Input data:
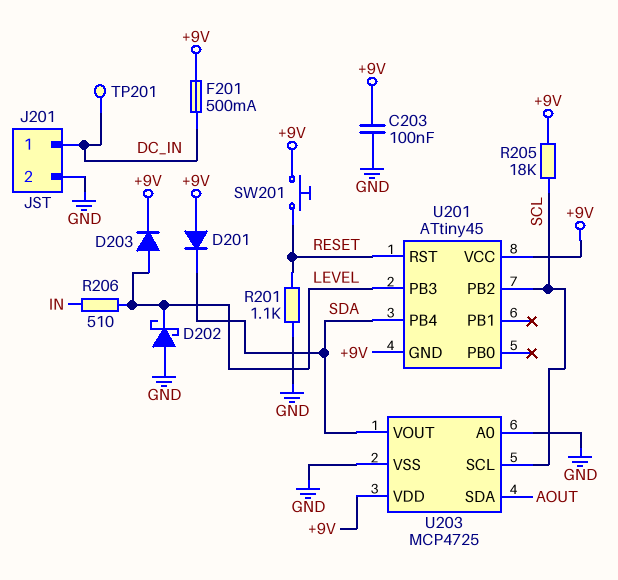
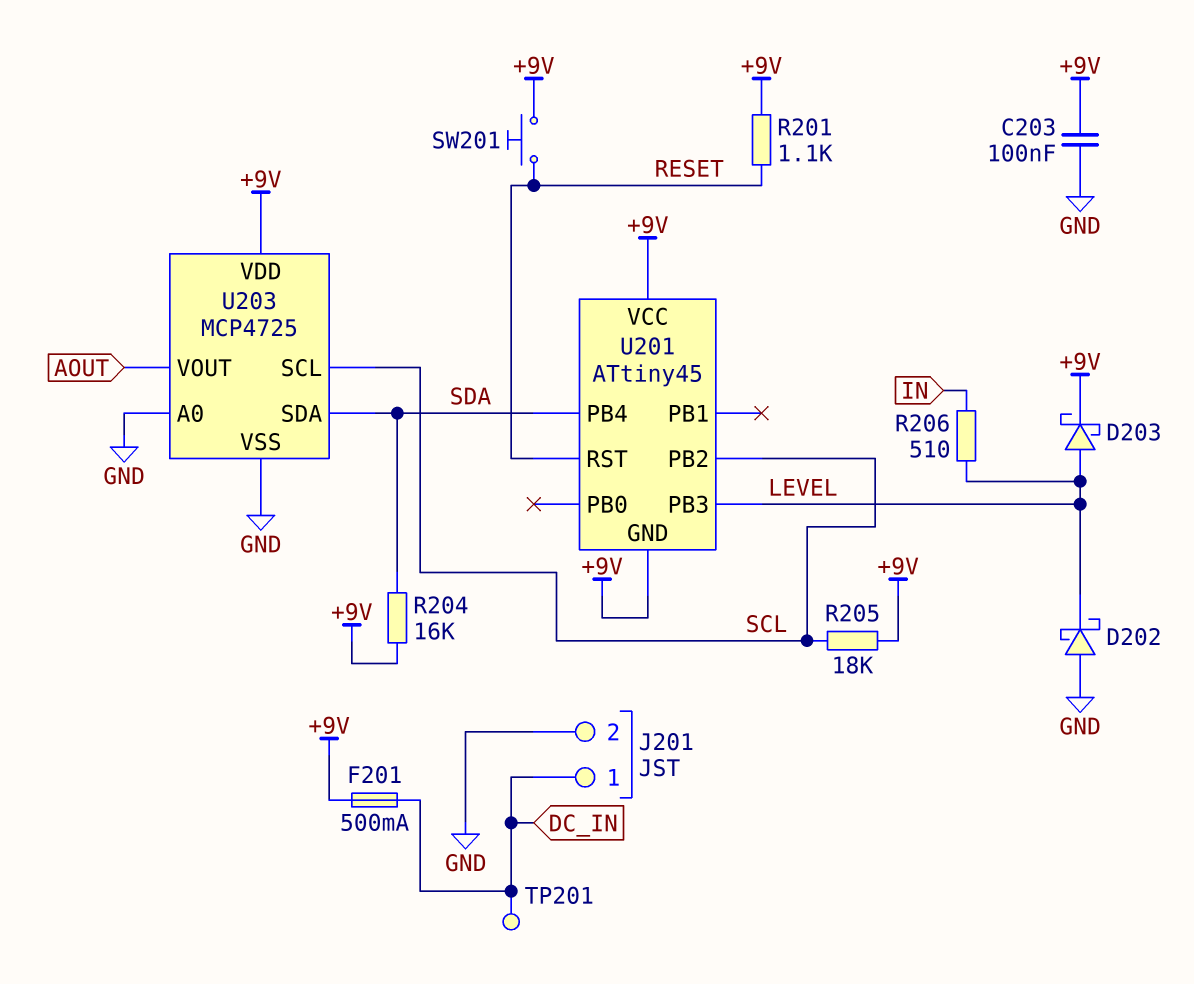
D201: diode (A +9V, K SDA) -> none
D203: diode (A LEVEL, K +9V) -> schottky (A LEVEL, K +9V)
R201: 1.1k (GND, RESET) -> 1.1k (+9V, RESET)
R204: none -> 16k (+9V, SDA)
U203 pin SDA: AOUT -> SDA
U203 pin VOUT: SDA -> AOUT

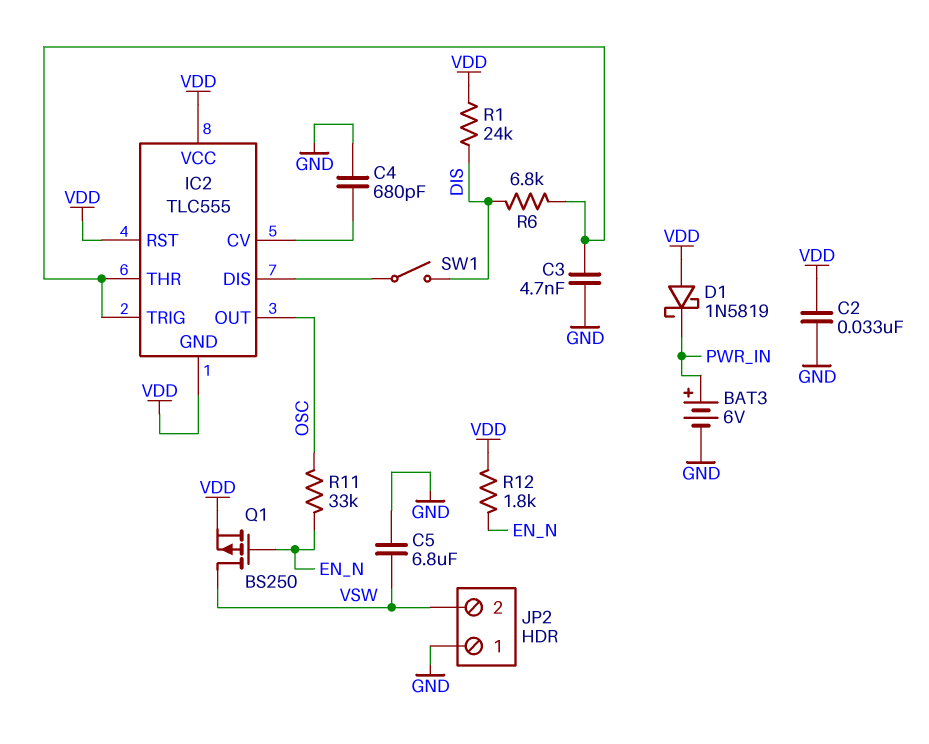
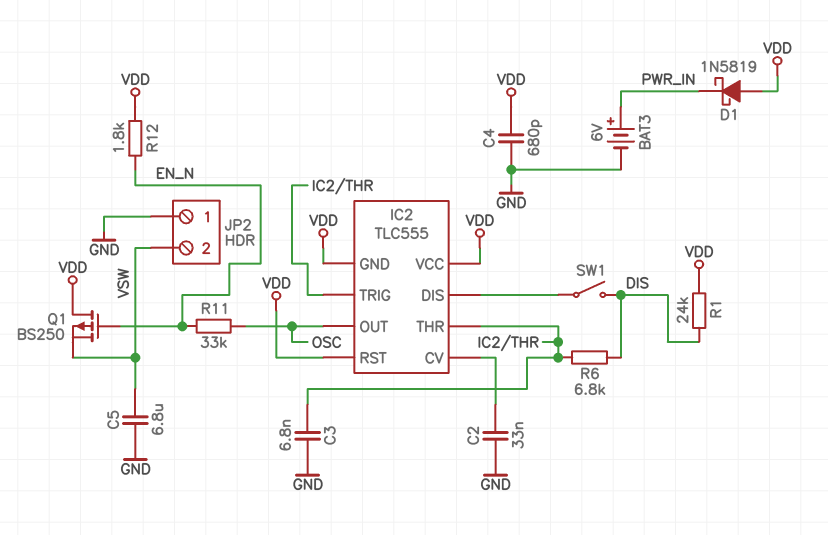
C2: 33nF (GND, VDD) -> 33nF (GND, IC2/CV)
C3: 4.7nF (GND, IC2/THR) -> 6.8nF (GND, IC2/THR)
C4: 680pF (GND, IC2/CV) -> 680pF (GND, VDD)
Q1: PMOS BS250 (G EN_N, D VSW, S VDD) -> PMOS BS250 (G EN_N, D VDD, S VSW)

What to work on: The whole listing is to be duplicated verbatim, apart from its images.

Solution to this problem:
D201: diode (A +9V, K SDA) -> none
D203: diode (A LEVEL, K +9V) -> schottky (A LEVEL, K +9V)
R201: 1.1k (GND, RESET) -> 1.1k (+9V, RESET)
R204: none -> 16k (+9V, SDA)
U203 pin SDA: AOUT -> SDA
U203 pin VOUT: SDA -> AOUT

C2: 33nF (GND, VDD) -> 33nF (GND, IC2/CV)
C3: 4.7nF (GND, IC2/THR) -> 6.8nF (GND, IC2/THR)
C4: 680pF (GND, IC2/CV) -> 680pF (GND, VDD)
Q1: PMOS BS250 (G EN_N, D VSW, S VDD) -> PMOS BS250 (G EN_N, D VDD, S VSW)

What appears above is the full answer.